#### What the task asks:
A verbatim transcript of the data that follows, free of images, is the expected result.

--- Information given Enclosed Below ---

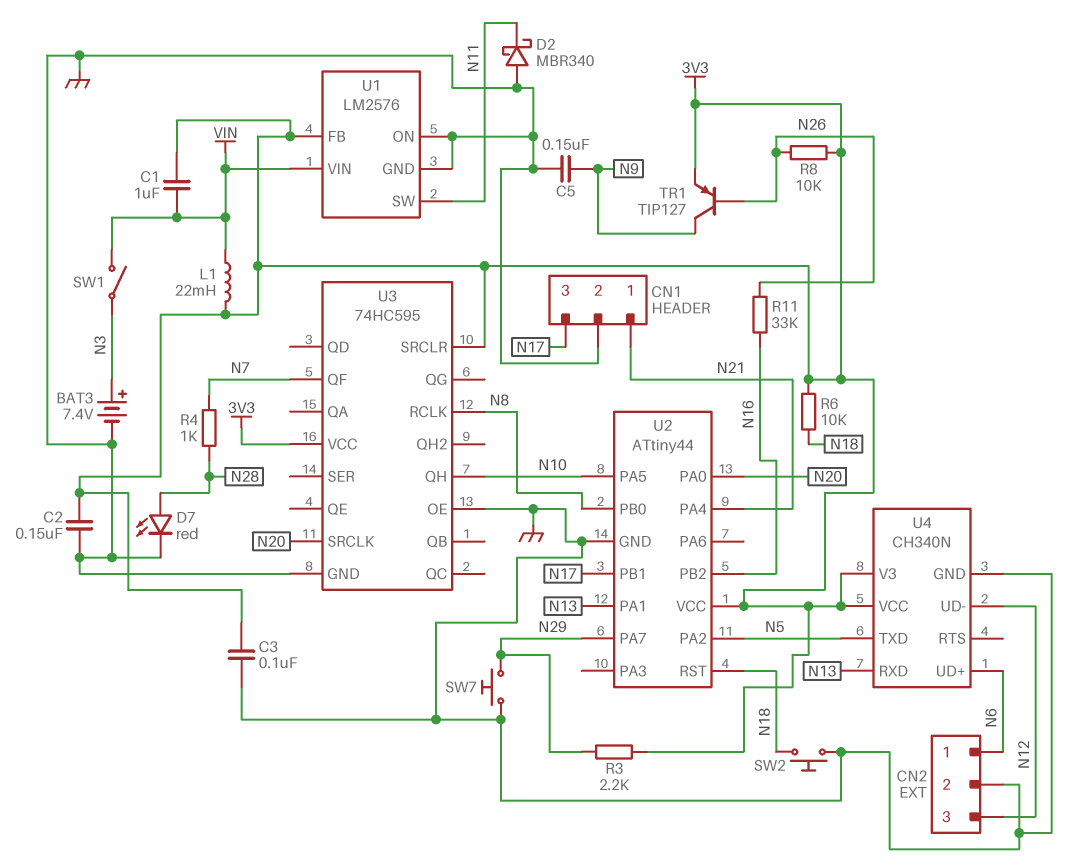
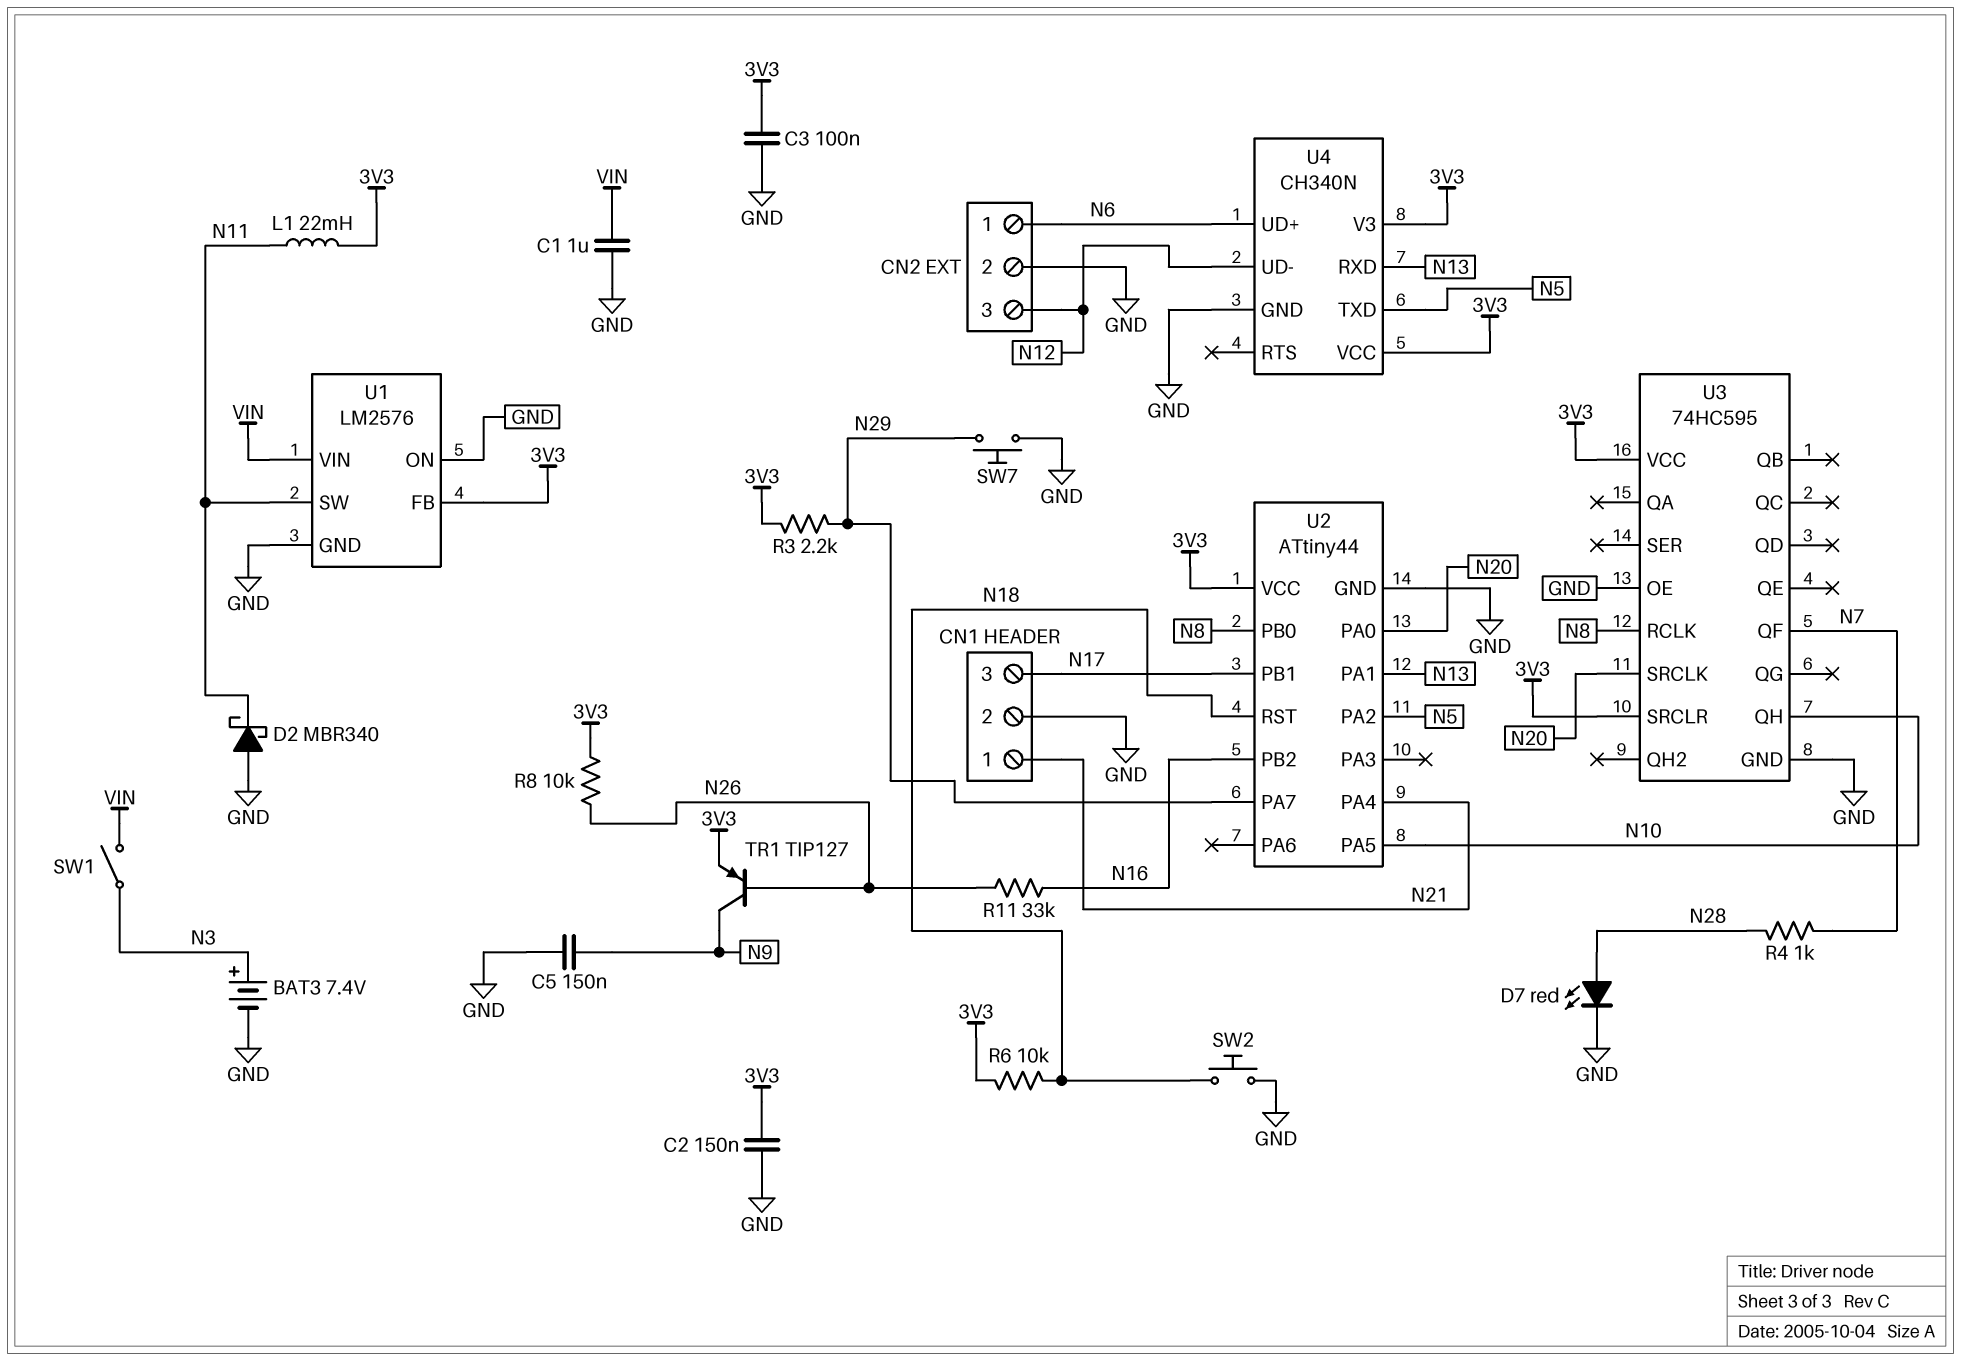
C1: 1uF (3V3, VIN) -> 1uF (GND, VIN)
L1: 22mH (3V3, VIN) -> 22mH (3V3, N11)

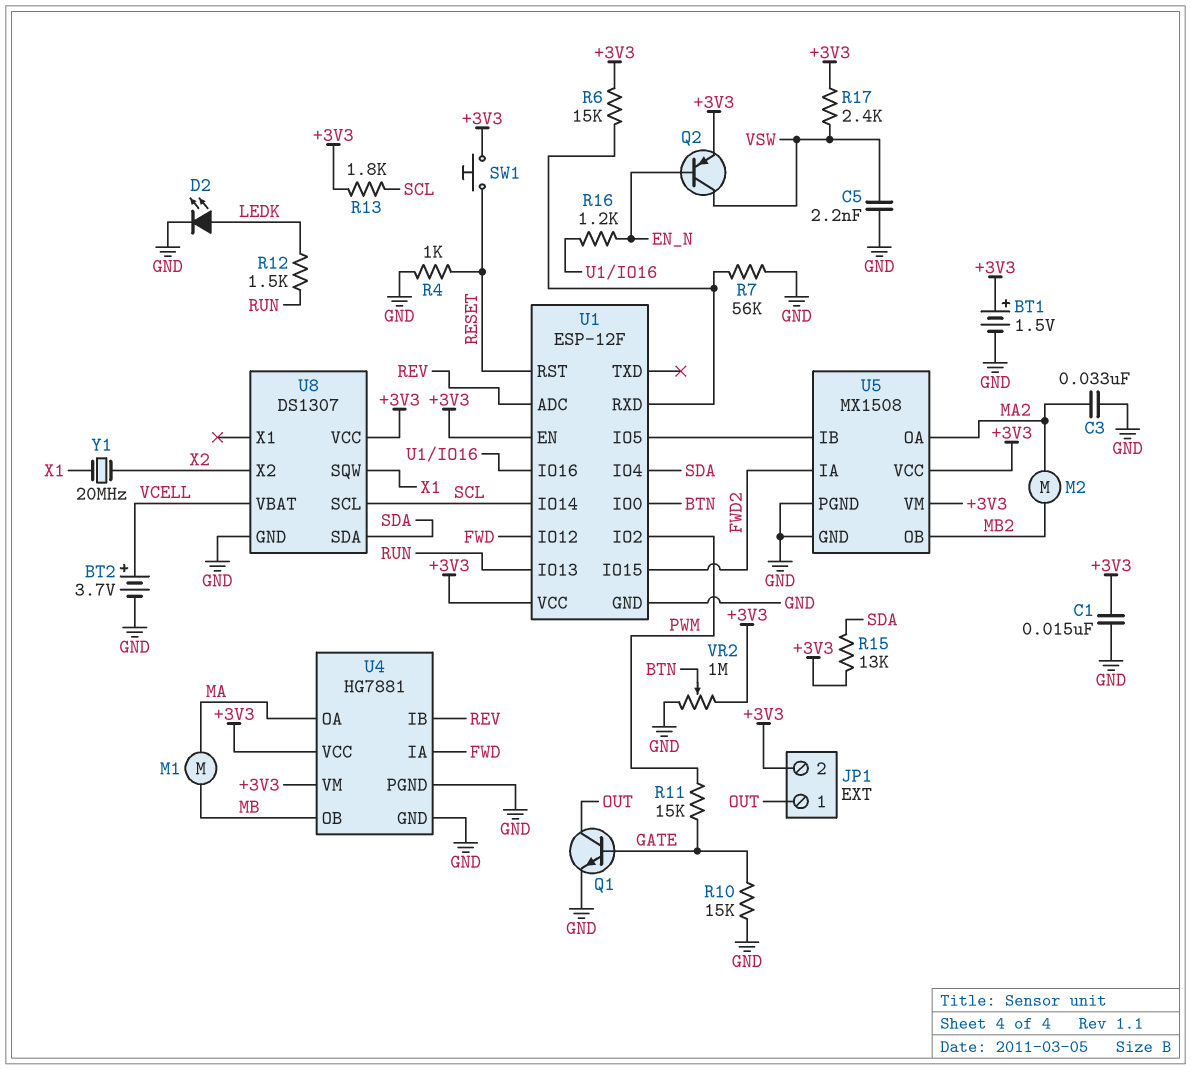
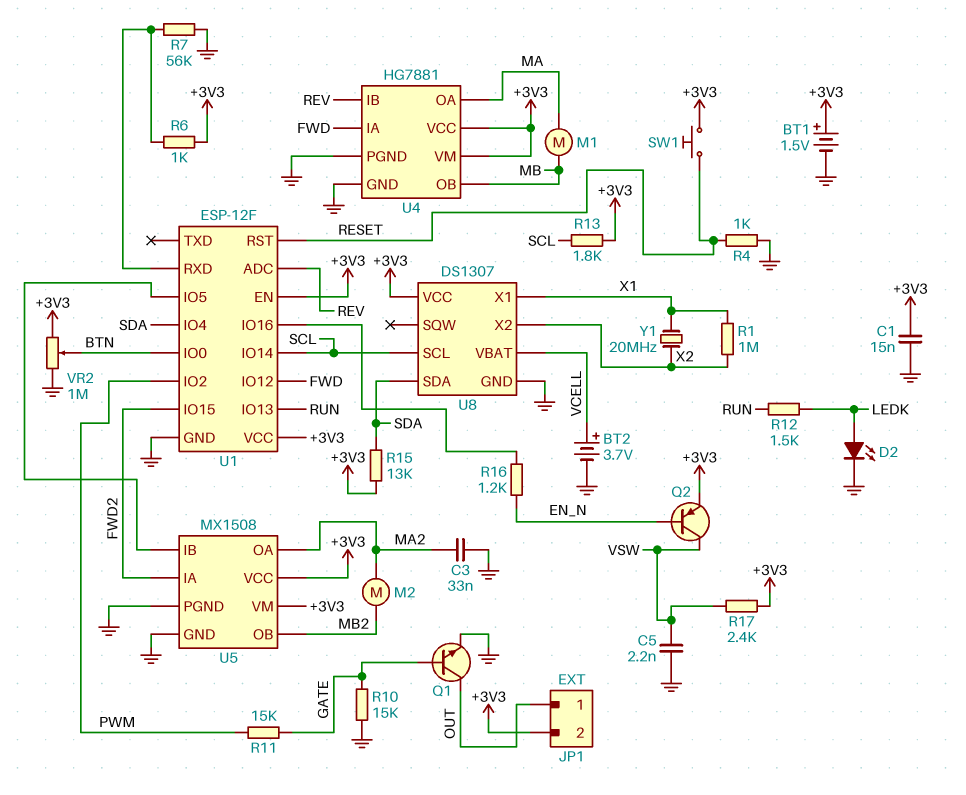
R1: none -> 1M (X1, X2)
R6: 15k (+3V3, U1/RXD) -> 1k (+3V3, U1/RXD)
U8 pin SQW: X1 -> none
U8 pin X1: none -> X1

--- End of Enclosed Information given ---

#### Response for this exercise:
C1: 1uF (3V3, VIN) -> 1uF (GND, VIN)
L1: 22mH (3V3, VIN) -> 22mH (3V3, N11)

R1: none -> 1M (X1, X2)
R6: 15k (+3V3, U1/RXD) -> 1k (+3V3, U1/RXD)
U8 pin SQW: X1 -> none
U8 pin X1: none -> X1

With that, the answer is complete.